- **WORK REQUEST**
Find each line below where the word "cutting" occurs, and copy it.

- **DATA PROVIDED**
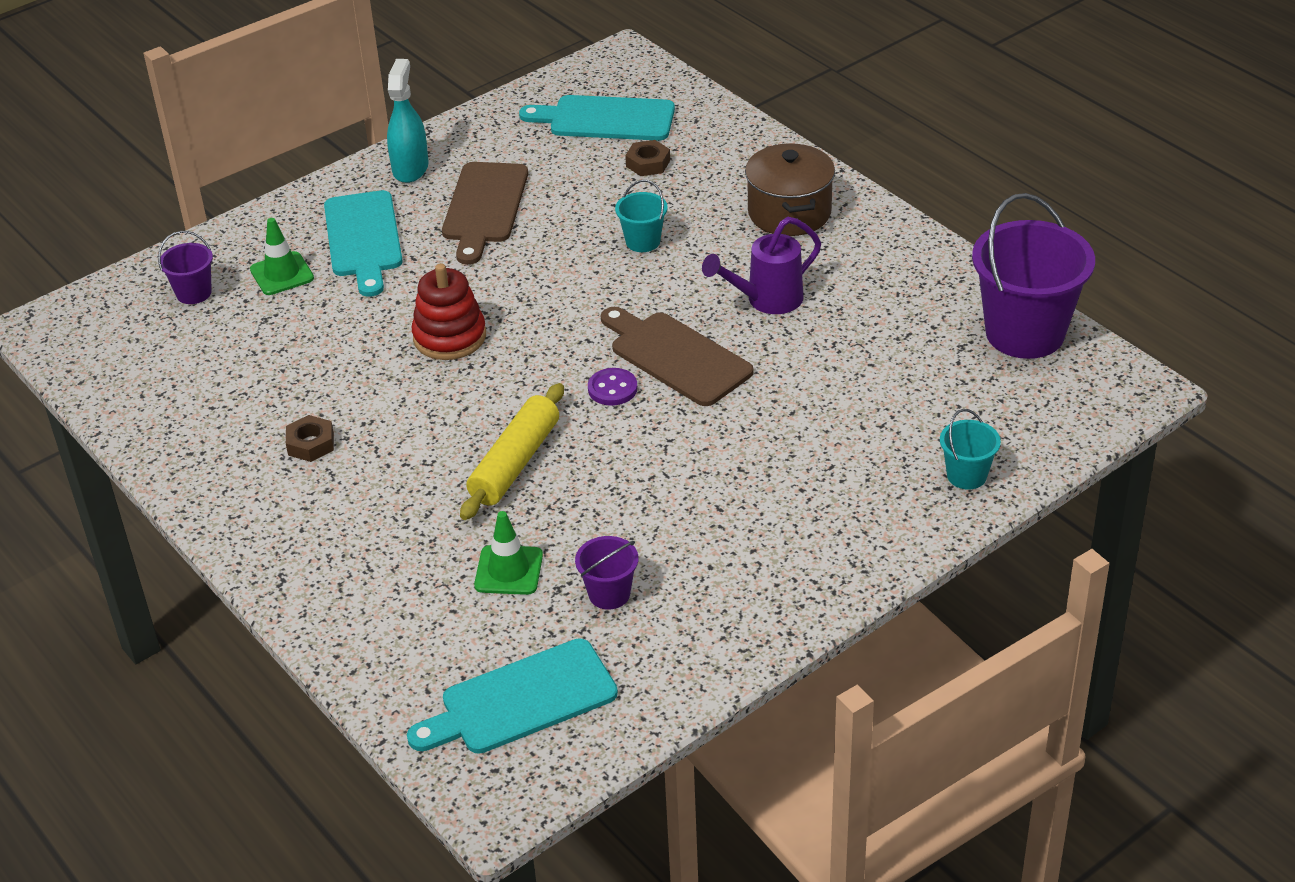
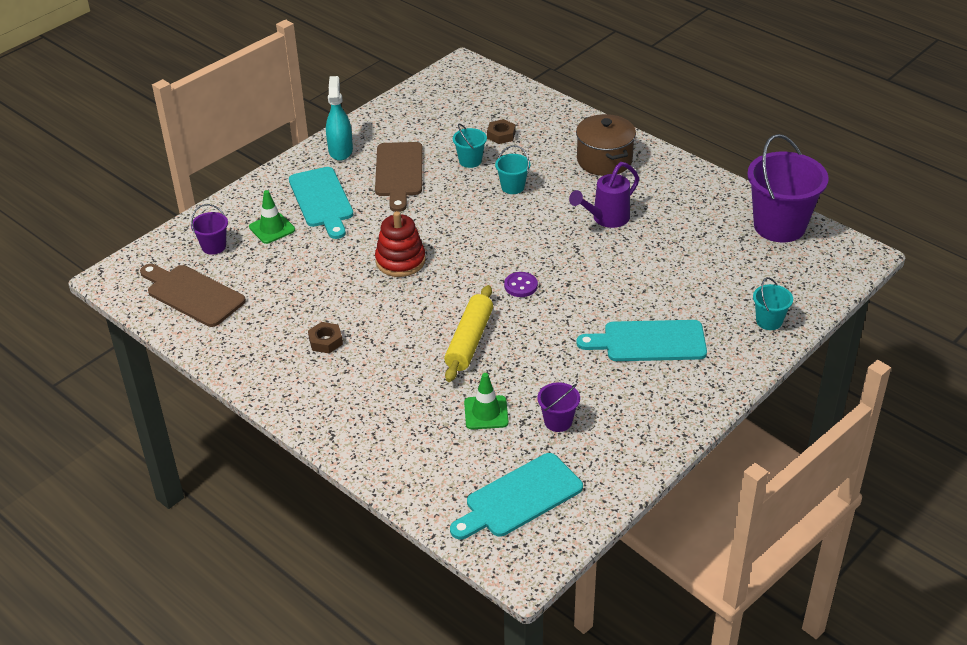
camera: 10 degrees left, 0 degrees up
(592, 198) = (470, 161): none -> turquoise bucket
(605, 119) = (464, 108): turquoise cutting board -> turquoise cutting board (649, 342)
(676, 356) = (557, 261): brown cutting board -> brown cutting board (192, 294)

- **WORKED SOLUTION**
(605, 119) = (464, 108): turquoise cutting board -> turquoise cutting board (649, 342)
(676, 356) = (557, 261): brown cutting board -> brown cutting board (192, 294)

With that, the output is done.